▸ **Written request**: Return each line of the material below that contains the string "major", copied in full.

▸ **Dataset rows**:
________________________
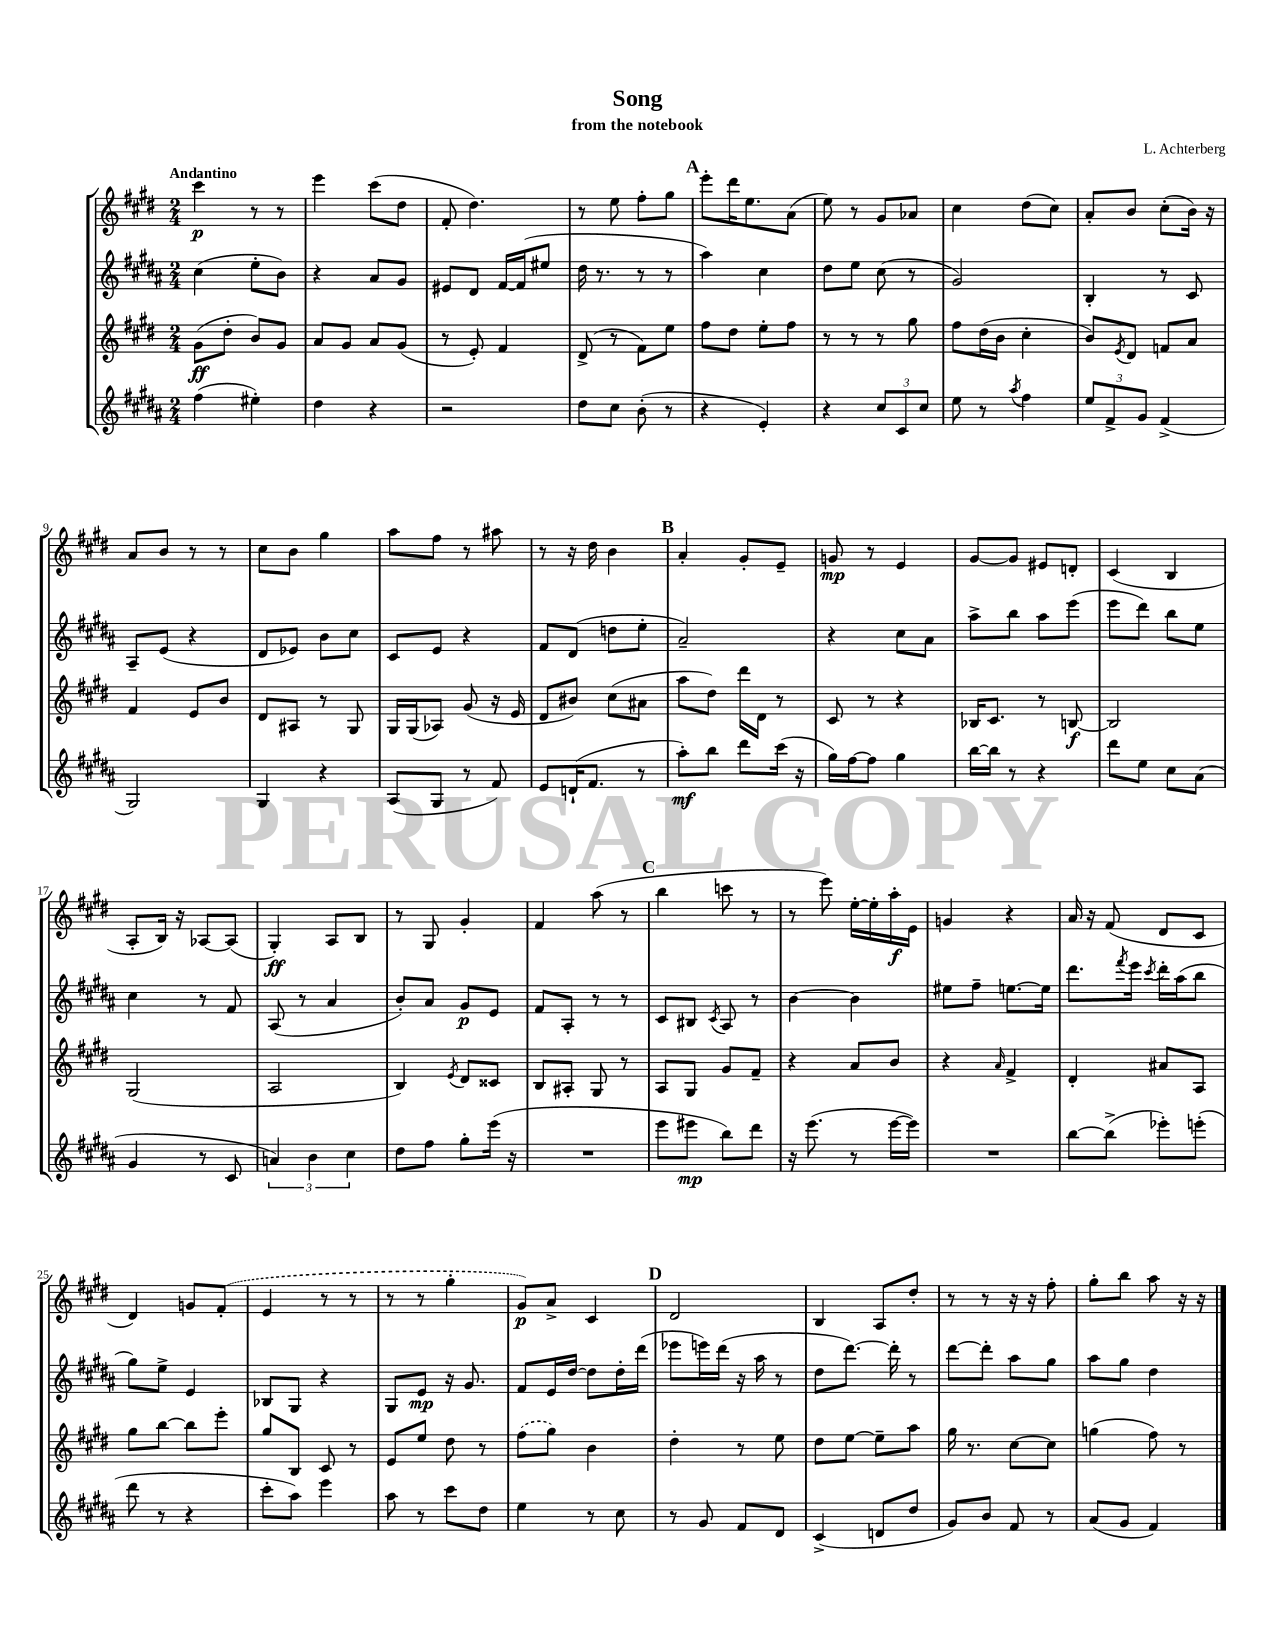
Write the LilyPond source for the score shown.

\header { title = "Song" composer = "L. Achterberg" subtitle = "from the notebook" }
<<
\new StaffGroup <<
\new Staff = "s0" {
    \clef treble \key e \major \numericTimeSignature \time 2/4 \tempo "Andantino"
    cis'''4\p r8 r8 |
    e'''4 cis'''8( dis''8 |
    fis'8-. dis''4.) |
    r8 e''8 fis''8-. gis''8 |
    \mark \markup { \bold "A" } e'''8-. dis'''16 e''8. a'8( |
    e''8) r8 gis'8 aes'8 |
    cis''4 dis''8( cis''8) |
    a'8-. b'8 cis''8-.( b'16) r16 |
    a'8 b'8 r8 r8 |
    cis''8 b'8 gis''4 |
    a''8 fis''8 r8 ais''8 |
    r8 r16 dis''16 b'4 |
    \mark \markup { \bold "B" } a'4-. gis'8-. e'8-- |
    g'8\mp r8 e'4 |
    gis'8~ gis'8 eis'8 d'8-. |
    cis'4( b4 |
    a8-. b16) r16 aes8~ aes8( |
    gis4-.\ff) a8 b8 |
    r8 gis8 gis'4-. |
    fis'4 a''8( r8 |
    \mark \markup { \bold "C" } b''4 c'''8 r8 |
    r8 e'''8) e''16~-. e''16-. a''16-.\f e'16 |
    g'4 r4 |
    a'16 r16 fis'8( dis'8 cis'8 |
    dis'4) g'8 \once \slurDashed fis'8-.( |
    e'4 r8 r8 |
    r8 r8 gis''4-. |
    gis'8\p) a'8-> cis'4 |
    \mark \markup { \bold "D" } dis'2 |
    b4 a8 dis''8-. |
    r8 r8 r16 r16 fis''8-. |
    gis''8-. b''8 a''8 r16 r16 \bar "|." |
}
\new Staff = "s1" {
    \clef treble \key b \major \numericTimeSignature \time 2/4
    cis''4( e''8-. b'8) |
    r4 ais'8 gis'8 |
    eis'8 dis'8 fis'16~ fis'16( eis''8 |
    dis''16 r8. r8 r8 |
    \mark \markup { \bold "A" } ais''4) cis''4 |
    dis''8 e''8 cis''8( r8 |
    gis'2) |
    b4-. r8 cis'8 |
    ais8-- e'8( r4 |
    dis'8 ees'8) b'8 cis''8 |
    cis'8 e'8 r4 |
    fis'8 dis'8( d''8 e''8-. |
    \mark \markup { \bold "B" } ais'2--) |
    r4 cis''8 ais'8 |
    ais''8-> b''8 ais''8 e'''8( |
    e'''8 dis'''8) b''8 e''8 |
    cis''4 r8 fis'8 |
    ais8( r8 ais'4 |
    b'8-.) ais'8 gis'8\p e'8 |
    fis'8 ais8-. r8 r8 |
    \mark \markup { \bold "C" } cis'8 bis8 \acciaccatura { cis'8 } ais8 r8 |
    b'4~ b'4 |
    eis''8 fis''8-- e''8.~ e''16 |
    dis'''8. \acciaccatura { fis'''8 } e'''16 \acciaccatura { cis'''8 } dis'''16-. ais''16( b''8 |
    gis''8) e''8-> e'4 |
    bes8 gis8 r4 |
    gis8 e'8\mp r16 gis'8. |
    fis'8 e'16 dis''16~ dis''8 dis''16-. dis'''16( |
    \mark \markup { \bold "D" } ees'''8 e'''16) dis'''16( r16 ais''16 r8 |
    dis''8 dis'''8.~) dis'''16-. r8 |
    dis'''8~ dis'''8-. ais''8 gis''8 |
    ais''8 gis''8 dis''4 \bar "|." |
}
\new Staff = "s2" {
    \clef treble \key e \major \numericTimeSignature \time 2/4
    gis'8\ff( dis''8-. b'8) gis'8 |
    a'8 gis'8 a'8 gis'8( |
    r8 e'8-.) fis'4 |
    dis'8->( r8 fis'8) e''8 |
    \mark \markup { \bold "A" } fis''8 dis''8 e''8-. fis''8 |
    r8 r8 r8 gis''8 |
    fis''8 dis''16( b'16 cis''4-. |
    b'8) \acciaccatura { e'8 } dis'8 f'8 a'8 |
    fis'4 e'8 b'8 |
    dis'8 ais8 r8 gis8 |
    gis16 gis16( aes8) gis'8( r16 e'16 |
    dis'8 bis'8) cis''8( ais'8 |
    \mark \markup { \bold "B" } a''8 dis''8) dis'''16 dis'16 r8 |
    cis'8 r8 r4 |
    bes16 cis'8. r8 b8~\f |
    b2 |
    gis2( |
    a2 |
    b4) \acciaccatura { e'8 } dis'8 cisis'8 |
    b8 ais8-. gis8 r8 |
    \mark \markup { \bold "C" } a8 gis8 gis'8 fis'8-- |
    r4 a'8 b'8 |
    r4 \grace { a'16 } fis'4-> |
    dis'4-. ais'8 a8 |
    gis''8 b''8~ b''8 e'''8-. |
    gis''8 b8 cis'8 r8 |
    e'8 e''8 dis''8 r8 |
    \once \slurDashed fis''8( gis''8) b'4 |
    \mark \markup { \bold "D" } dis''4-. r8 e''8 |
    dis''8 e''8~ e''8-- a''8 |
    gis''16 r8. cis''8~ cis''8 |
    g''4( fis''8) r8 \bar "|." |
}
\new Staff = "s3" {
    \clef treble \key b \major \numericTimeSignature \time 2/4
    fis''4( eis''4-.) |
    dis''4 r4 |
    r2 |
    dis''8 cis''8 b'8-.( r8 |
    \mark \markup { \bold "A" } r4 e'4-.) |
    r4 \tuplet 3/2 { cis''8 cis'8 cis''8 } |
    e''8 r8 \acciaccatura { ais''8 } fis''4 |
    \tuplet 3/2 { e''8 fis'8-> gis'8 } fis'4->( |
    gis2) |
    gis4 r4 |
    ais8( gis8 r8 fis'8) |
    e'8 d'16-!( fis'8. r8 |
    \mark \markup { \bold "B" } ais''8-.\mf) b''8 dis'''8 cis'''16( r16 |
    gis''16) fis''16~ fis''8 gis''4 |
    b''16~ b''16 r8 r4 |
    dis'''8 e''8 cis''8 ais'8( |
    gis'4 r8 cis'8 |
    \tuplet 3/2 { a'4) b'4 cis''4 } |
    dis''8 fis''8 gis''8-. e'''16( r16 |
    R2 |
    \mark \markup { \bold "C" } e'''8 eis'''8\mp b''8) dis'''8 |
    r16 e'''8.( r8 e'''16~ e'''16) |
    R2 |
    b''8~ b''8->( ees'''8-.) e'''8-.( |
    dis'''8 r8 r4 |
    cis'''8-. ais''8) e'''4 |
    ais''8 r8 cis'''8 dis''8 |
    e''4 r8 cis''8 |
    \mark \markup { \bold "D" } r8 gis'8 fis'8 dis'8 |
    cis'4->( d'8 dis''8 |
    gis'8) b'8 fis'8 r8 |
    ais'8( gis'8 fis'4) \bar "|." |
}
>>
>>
________________________
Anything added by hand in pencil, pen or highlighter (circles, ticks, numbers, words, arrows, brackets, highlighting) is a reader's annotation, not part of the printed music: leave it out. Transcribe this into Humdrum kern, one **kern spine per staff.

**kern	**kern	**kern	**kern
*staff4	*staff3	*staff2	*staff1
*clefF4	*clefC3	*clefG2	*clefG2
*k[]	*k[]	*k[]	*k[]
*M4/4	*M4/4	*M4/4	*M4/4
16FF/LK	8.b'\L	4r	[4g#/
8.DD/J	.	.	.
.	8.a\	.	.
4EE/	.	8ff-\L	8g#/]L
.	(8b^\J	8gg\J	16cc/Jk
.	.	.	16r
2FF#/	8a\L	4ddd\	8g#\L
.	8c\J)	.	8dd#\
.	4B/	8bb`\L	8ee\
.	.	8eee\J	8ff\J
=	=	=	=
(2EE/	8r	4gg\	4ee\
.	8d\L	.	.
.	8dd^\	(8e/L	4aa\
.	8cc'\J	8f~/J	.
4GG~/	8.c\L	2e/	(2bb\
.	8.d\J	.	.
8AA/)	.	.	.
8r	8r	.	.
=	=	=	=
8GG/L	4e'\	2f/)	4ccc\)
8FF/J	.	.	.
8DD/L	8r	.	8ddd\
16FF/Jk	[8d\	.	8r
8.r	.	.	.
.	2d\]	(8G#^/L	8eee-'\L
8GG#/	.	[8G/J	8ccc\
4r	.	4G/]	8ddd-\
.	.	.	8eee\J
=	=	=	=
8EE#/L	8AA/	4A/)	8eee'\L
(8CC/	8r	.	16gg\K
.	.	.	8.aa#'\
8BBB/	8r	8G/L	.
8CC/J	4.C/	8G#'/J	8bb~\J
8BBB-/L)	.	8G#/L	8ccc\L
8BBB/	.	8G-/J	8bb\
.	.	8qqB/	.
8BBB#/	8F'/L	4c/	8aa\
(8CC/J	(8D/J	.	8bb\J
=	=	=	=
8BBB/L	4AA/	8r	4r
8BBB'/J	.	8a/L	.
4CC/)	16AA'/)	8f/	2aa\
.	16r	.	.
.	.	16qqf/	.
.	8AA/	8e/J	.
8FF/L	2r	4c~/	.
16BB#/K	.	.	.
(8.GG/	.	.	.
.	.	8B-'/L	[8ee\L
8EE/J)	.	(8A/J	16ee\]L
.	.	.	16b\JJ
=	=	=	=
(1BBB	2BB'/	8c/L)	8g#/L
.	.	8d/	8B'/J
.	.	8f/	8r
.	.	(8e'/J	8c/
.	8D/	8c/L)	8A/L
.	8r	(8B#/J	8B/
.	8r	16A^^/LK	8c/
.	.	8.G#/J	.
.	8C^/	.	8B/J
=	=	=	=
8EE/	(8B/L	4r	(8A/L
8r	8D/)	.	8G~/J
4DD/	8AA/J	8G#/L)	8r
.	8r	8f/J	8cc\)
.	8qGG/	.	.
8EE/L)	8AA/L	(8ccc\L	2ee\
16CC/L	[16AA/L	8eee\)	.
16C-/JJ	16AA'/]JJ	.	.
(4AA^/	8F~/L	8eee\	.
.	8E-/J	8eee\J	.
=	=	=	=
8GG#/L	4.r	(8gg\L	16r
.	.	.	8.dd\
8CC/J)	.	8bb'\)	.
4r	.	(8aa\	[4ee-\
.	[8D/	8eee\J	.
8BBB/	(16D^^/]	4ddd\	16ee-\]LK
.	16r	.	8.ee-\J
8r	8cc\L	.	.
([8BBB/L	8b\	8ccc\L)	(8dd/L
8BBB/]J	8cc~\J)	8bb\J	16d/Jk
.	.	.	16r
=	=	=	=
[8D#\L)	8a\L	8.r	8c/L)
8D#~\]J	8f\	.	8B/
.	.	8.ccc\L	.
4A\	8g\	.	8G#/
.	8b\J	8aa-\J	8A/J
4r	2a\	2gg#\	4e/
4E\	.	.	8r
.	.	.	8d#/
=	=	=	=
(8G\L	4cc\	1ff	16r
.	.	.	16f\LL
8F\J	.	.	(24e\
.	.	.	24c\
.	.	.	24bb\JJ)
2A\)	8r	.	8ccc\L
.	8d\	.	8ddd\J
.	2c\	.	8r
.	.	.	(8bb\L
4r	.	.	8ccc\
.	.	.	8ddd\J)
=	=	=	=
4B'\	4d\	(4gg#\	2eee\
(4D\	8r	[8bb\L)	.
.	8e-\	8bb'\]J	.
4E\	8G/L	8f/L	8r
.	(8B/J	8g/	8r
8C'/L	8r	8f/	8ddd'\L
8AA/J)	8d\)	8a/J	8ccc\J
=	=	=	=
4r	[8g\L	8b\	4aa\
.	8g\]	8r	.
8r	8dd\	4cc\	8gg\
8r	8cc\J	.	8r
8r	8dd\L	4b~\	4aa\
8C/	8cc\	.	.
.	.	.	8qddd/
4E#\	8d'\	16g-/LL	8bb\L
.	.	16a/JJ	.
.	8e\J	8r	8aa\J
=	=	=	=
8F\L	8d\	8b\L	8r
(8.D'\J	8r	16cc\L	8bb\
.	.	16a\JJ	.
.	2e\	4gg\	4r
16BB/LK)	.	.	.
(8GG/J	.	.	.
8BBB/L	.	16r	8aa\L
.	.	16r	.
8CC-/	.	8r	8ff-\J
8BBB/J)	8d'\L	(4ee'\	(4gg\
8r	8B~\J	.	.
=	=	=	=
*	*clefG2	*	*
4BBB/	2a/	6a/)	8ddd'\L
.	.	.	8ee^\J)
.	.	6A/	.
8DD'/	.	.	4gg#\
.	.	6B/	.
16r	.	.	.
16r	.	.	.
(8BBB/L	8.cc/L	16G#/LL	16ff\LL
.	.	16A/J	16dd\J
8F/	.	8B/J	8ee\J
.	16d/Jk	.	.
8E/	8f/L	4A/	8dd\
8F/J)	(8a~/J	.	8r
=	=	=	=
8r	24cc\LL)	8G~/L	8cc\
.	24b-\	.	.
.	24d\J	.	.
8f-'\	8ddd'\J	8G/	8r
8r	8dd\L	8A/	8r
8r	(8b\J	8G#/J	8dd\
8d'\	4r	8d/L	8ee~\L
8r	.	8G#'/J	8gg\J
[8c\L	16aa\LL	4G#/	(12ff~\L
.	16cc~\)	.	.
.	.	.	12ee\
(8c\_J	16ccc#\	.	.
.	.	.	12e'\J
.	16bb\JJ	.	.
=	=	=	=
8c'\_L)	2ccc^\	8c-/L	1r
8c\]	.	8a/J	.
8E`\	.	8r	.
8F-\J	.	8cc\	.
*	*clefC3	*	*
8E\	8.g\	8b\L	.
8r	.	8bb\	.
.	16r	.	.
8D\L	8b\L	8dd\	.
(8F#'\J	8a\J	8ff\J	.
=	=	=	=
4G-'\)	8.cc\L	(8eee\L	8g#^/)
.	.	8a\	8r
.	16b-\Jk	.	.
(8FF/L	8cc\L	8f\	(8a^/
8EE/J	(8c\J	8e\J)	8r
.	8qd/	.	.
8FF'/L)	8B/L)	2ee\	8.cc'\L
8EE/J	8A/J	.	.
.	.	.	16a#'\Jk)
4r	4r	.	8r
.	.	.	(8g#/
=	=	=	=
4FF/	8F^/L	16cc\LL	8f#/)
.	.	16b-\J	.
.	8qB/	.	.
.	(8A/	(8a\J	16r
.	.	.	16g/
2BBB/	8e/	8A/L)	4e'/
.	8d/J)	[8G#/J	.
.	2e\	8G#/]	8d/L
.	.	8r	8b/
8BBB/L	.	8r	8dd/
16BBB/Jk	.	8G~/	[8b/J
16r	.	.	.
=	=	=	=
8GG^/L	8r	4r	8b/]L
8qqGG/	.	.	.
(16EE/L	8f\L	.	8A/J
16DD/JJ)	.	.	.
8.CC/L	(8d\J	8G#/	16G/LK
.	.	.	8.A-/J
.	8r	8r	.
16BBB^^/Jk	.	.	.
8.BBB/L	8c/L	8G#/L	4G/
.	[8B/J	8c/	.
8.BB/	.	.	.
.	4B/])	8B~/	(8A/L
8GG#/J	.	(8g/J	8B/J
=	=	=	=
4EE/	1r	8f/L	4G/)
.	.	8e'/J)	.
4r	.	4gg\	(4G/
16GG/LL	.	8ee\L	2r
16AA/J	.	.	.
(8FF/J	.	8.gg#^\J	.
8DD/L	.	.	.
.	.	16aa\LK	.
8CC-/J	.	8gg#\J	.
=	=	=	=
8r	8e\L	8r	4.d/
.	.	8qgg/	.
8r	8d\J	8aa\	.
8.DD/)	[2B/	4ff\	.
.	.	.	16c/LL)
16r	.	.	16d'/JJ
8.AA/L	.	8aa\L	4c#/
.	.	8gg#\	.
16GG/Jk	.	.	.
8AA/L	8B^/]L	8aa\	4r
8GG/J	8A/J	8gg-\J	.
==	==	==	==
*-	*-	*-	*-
________________________
▸ **Task response**:
    \clef treble \key e \major \numericTimeSignature \time 2/4 \tempo "Andantino"
    \clef treble \key b \major \numericTimeSignature \time 2/4
    \clef treble \key e \major \numericTimeSignature \time 2/4
    \clef treble \key b \major \numericTimeSignature \time 2/4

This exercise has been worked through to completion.